- Instructions for the task: Omit any picture, and return the remaining data exactly as written.

- Exercise materials:

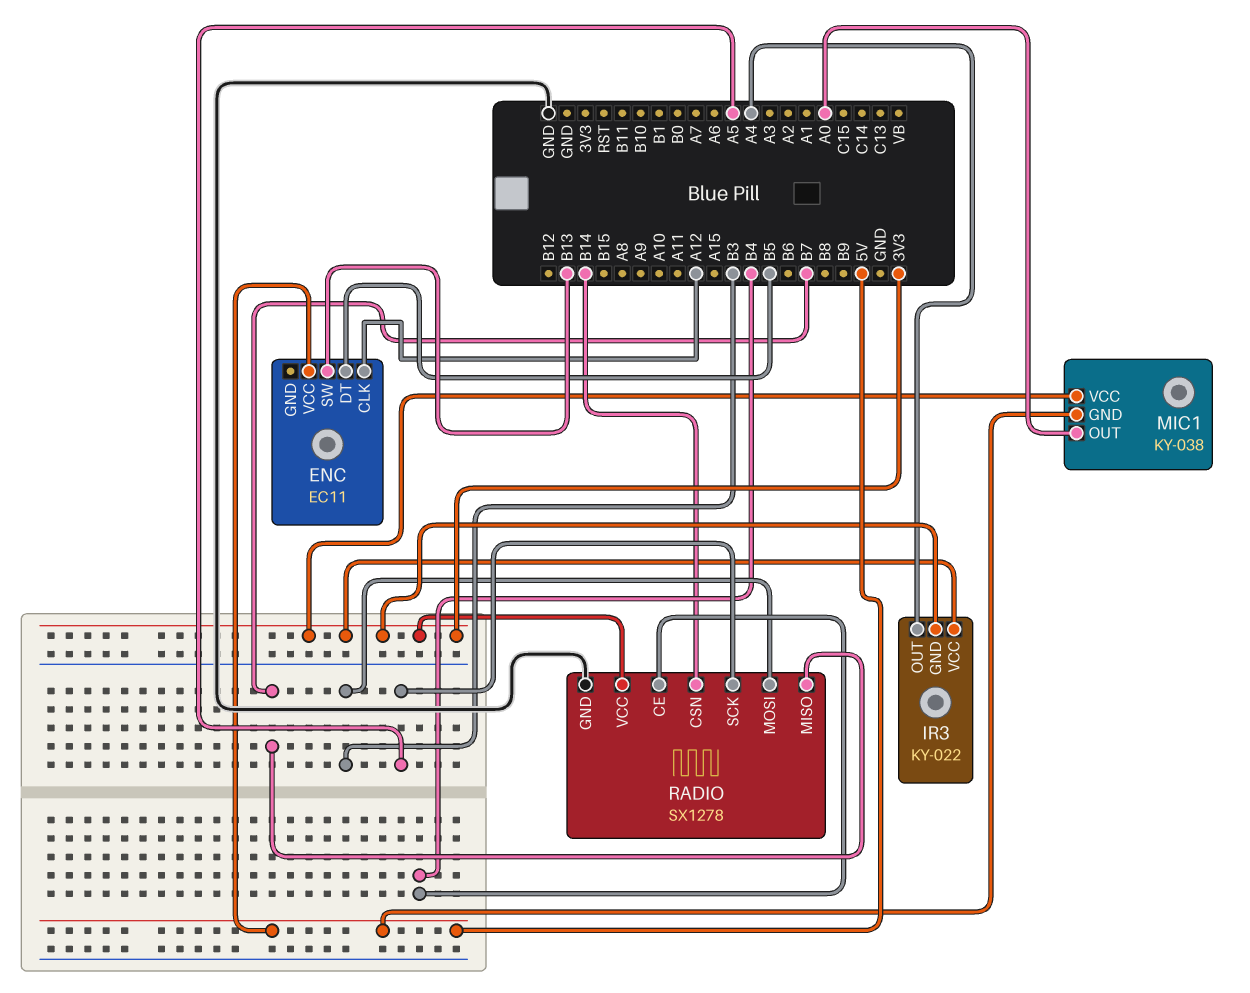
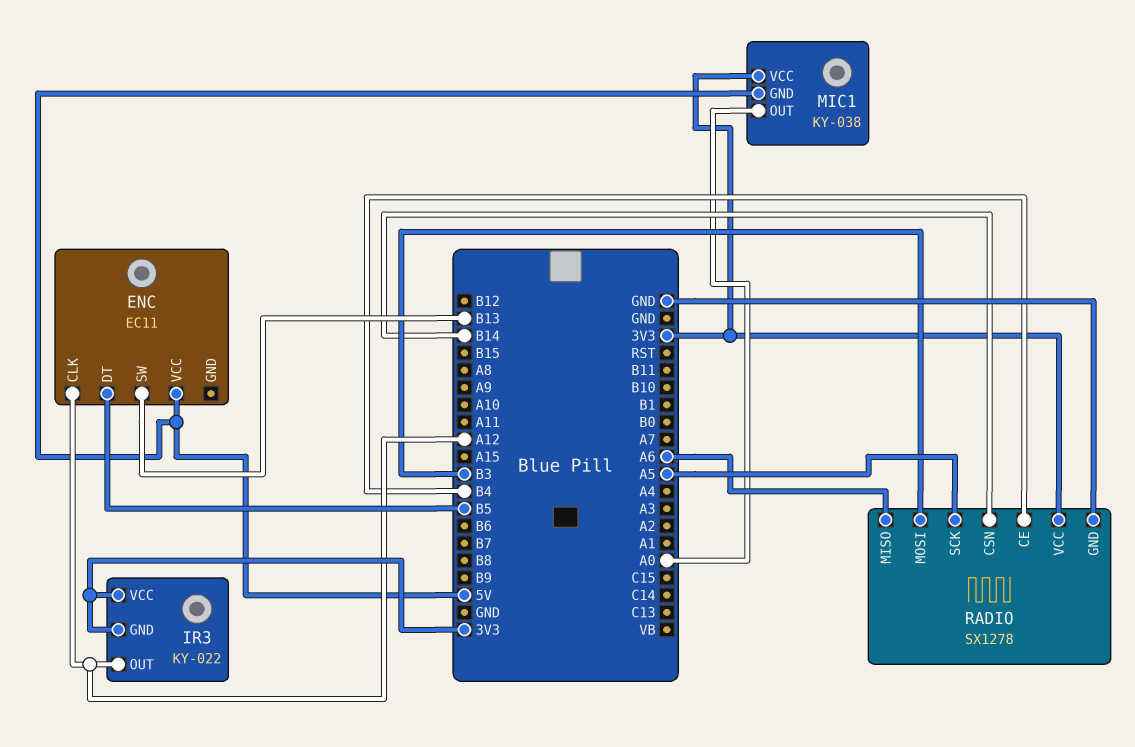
IR3 pin OUT: A4 -> A12
RADIO pin MISO: B7 -> A6

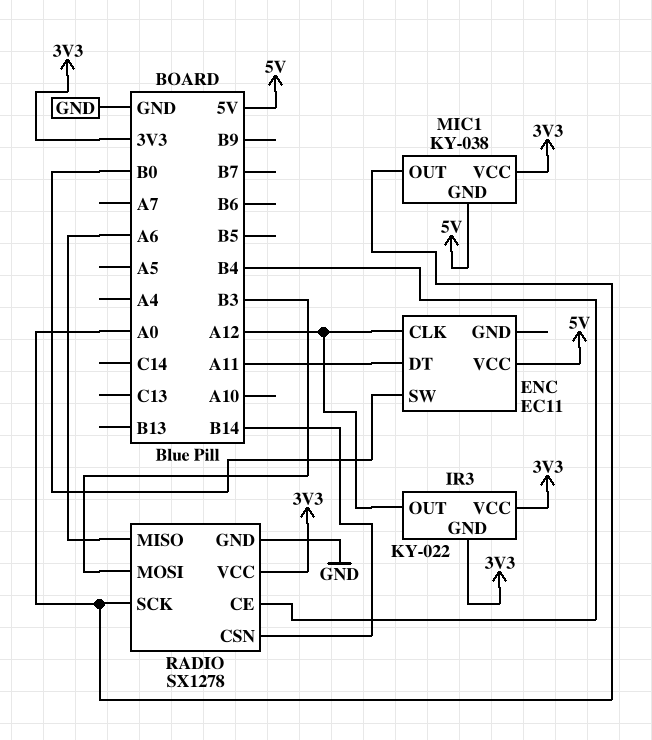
ENC pin DT: B5 -> A11
ENC pin SW: B13 -> B0
RADIO pin SCK: A5 -> A0

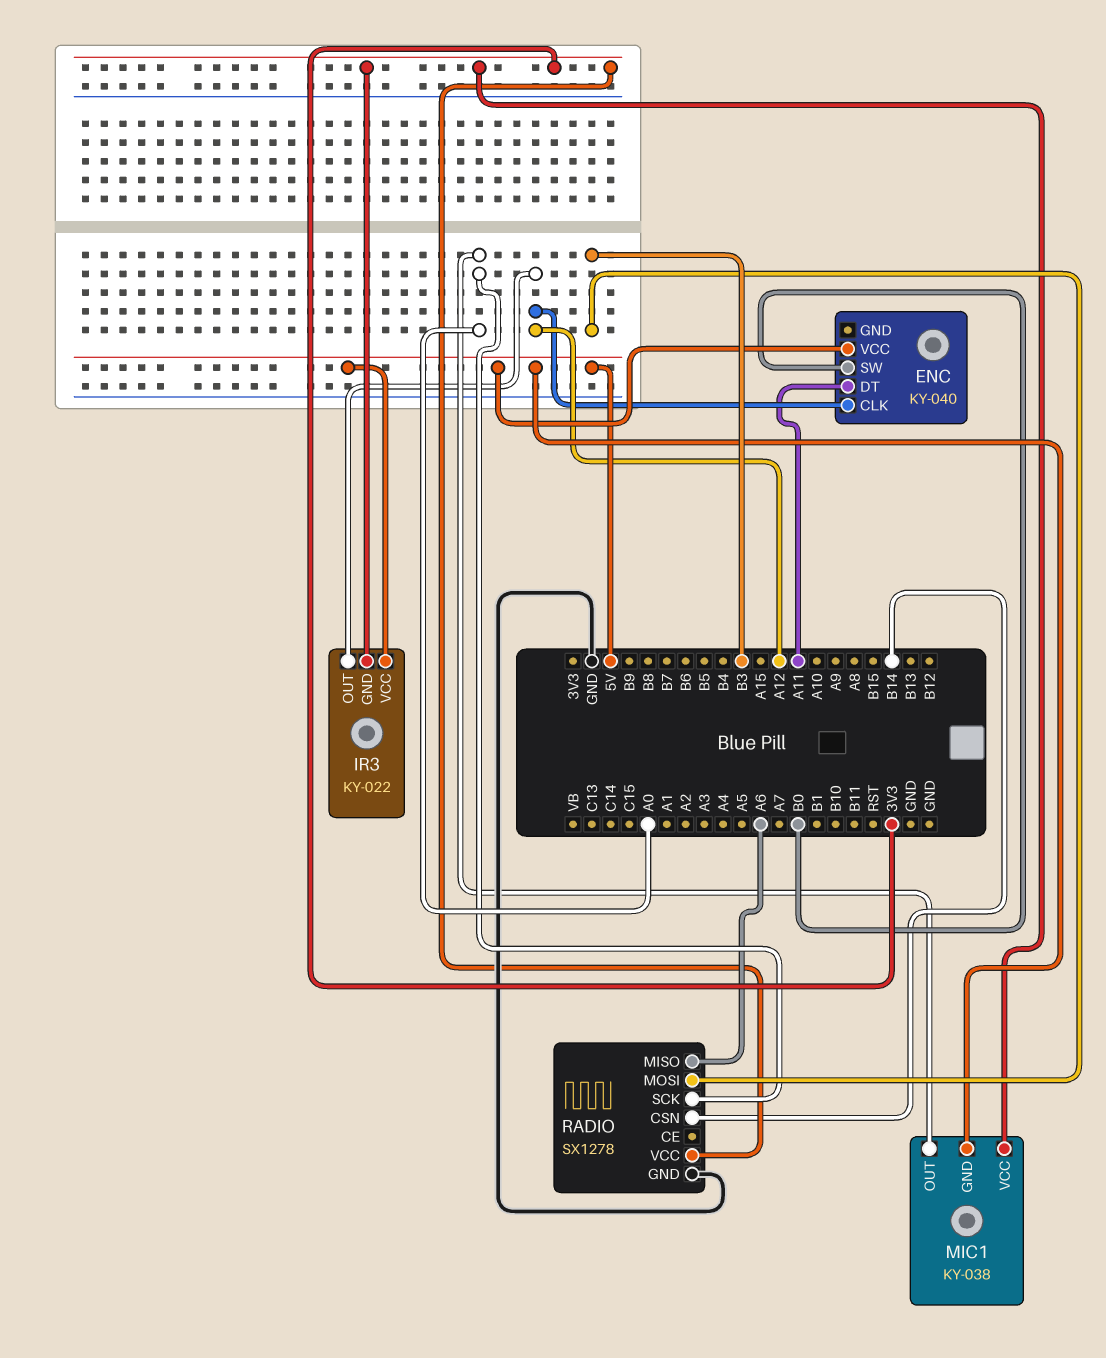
ENC: EC11 -> KY-040
IR3 pin VCC: 3V3 -> 5V
RADIO pin CE: B4 -> none

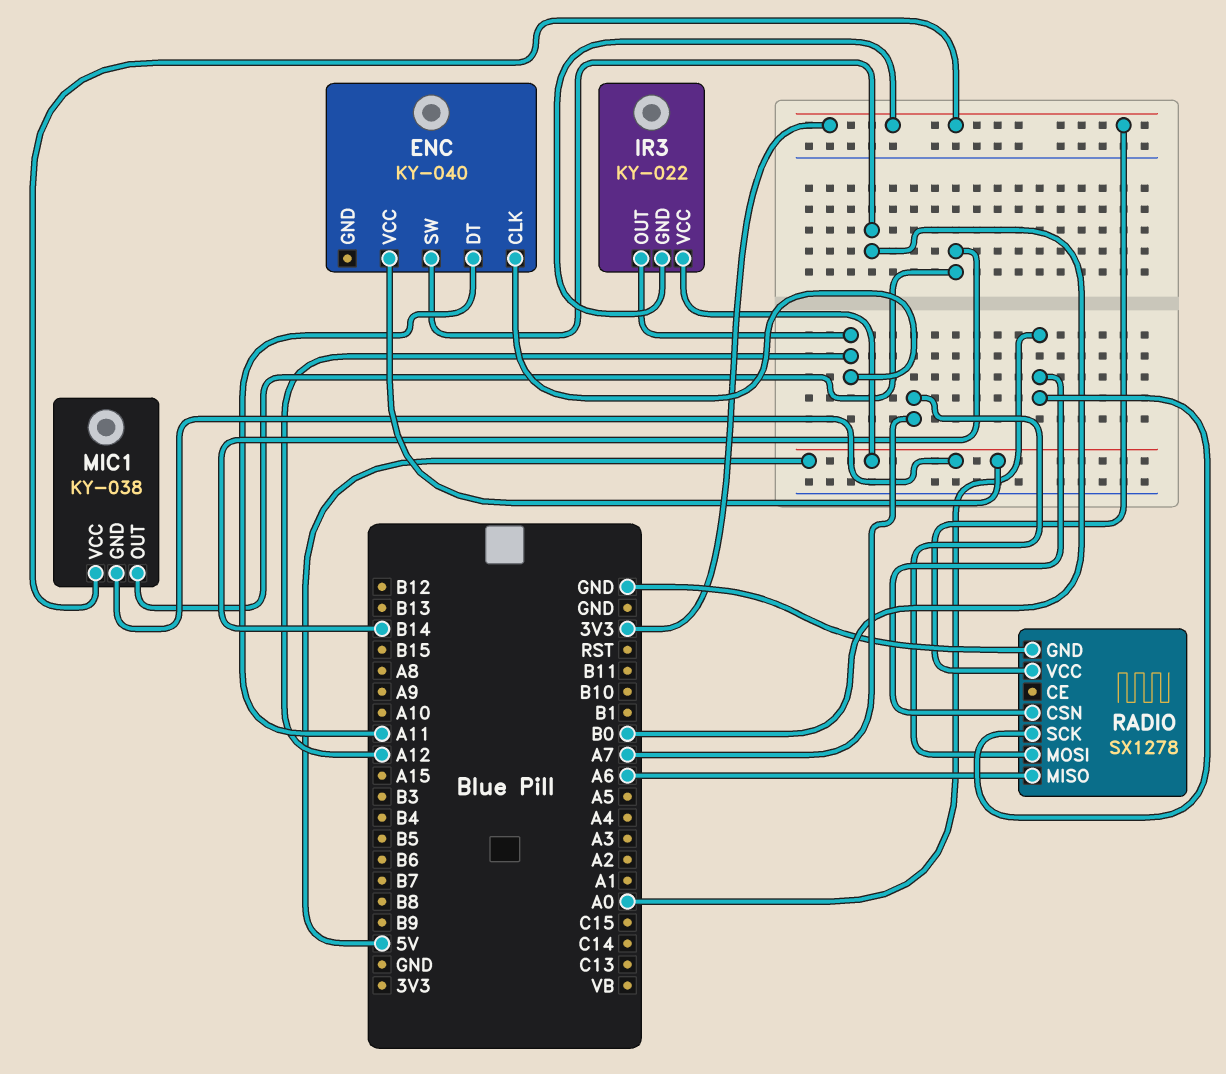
MIC1 pin OUT: A0 -> B14
RADIO pin CSN: B14 -> A0
RADIO pin MOSI: B3 -> A7

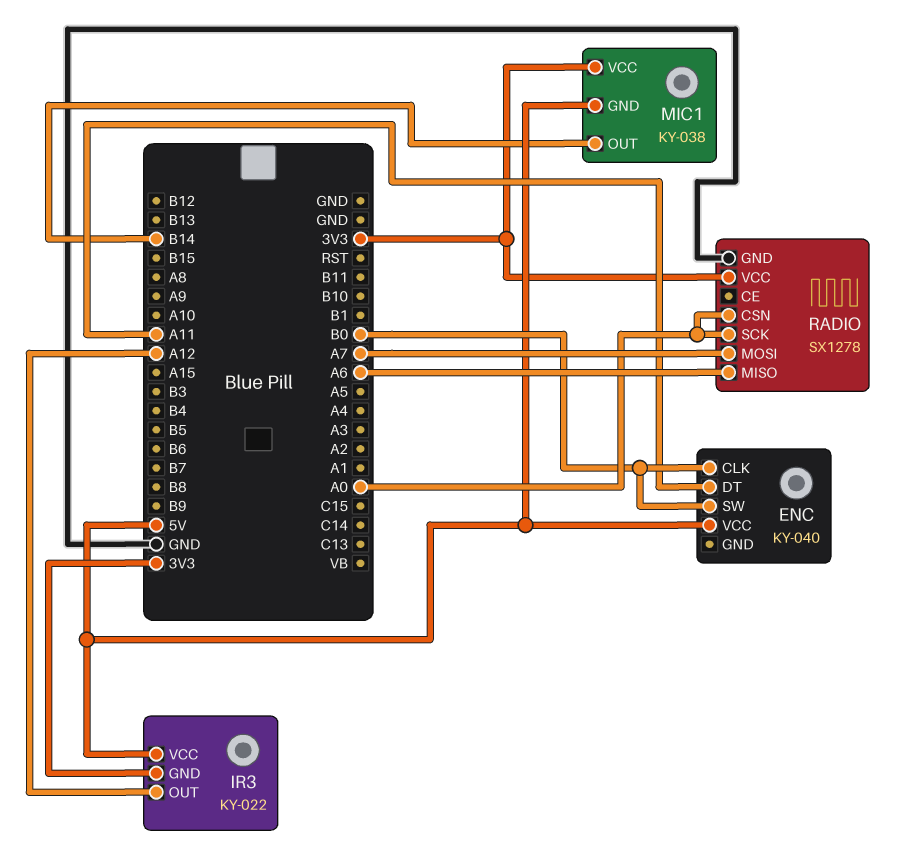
ENC pin CLK: A12 -> B0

- Expected answer:
IR3 pin OUT: A4 -> A12
RADIO pin MISO: B7 -> A6

ENC pin DT: B5 -> A11
ENC pin SW: B13 -> B0
RADIO pin SCK: A5 -> A0

ENC: EC11 -> KY-040
IR3 pin VCC: 3V3 -> 5V
RADIO pin CE: B4 -> none

MIC1 pin OUT: A0 -> B14
RADIO pin CSN: B14 -> A0
RADIO pin MOSI: B3 -> A7

ENC pin CLK: A12 -> B0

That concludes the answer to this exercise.